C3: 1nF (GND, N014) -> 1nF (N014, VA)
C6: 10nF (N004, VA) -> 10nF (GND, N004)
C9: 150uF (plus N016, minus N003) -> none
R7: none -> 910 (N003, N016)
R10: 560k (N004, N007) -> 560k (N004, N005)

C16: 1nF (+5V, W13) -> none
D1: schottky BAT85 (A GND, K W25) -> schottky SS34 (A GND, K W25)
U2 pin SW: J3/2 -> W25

----

Each line of the material should be returned exactly as it stands.

C3: 1nF (GND, N014) -> 1nF (N014, VA)
C6: 10nF (N004, VA) -> 10nF (GND, N004)
C9: 150uF (plus N016, minus N003) -> none
R7: none -> 910 (N003, N016)
R10: 560k (N004, N007) -> 560k (N004, N005)

C16: 1nF (+5V, W13) -> none
D1: schottky BAT85 (A GND, K W25) -> schottky SS34 (A GND, K W25)
U2 pin SW: J3/2 -> W25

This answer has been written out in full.